Instructions for the task.
Within the entries below, find the portion that opens with the line containing "shifted: arbre [vert]" and closes with the line containing "repainted: canard [violet]". Retype that portion exactly and only.
━━━━━ Given data
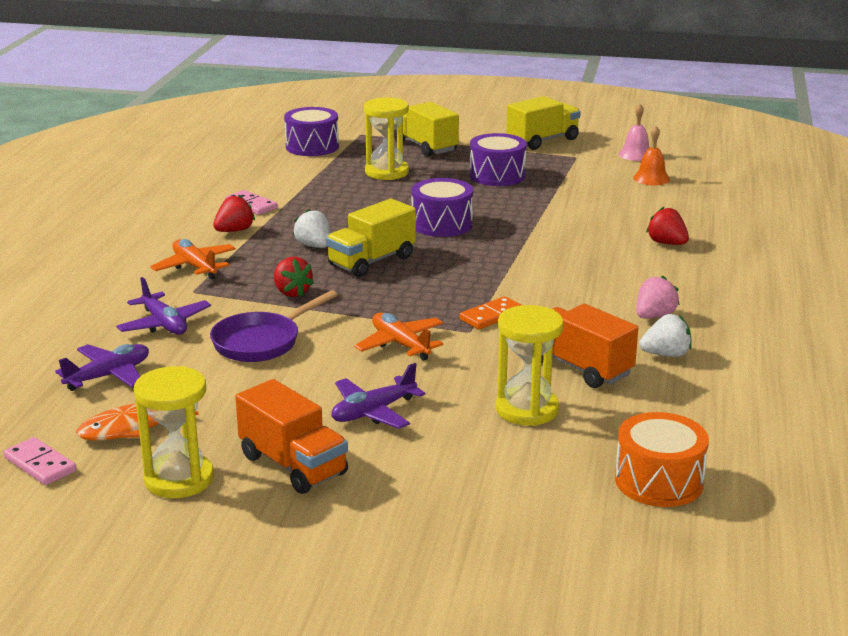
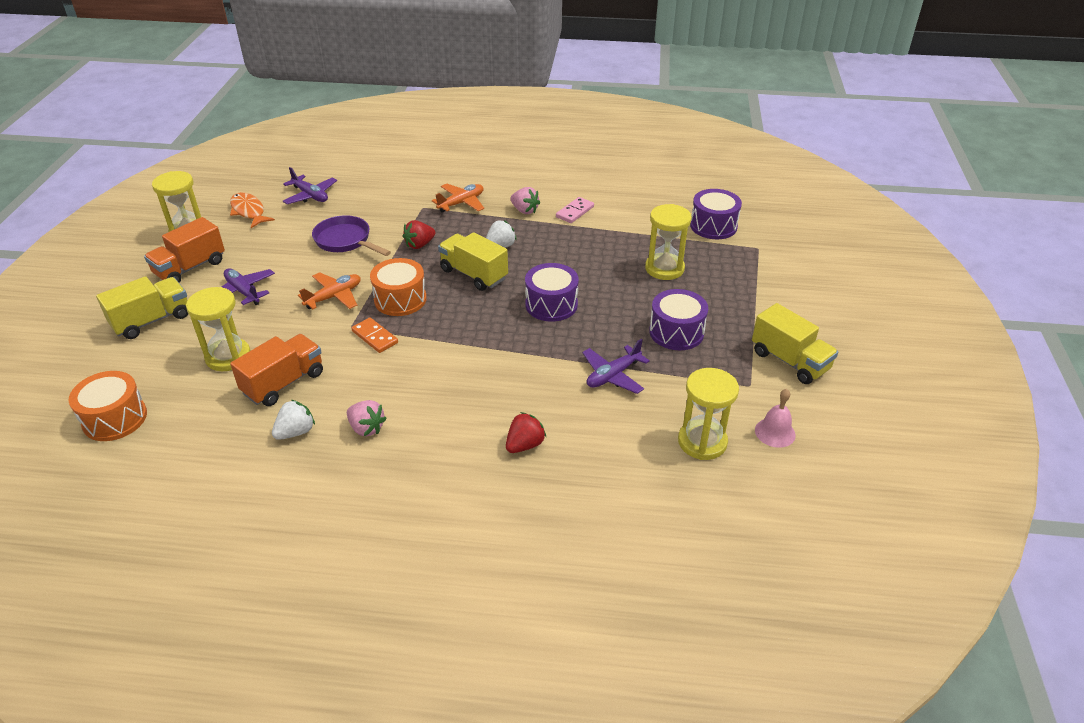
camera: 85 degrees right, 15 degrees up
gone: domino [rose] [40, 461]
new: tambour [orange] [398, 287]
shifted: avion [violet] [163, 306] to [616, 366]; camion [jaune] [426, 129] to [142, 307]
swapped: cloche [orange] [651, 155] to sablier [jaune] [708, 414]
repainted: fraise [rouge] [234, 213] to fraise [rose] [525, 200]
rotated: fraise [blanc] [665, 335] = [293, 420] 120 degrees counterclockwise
━━━━━━━━━━
━━━━━ Given data
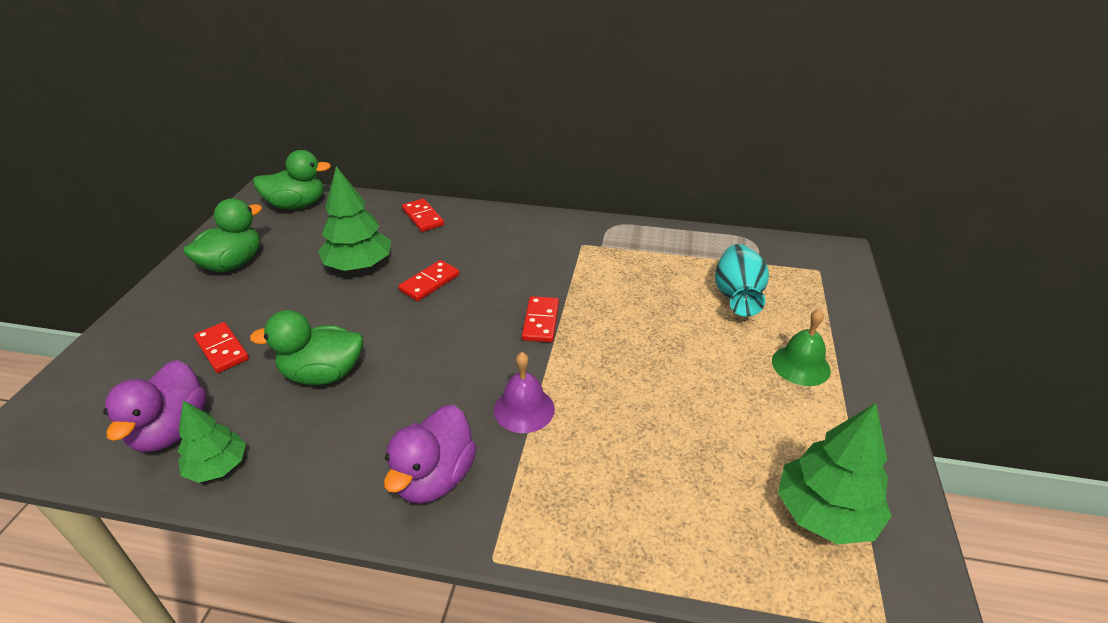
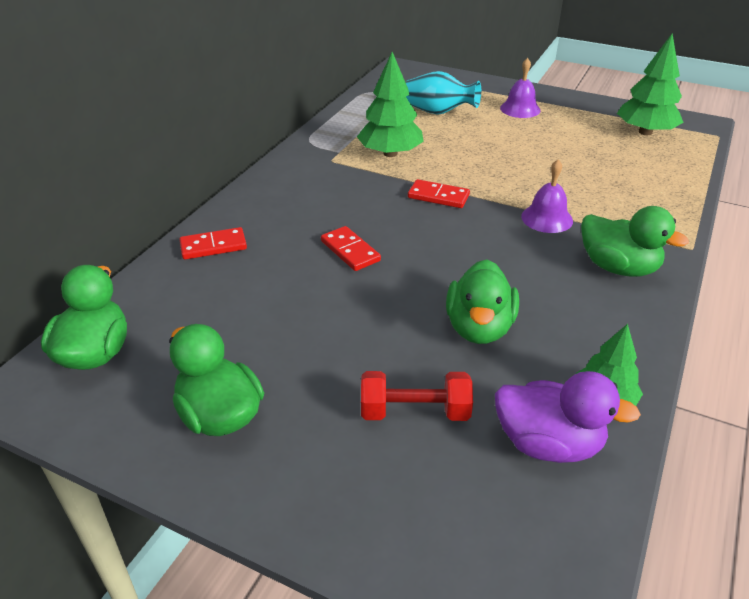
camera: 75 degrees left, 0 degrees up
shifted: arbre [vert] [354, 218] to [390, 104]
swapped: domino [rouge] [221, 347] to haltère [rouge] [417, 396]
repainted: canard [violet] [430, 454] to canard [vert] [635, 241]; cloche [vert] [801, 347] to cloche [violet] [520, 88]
━━━━━━━━━━
Answer space.
shifted: arbre [vert] [354, 218] to [390, 104]
swapped: domino [rouge] [221, 347] to haltère [rouge] [417, 396]
repainted: canard [violet] [430, 454] to canard [vert] [635, 241]; cloche [vert] [801, 347] to cloche [violet] [520, 88]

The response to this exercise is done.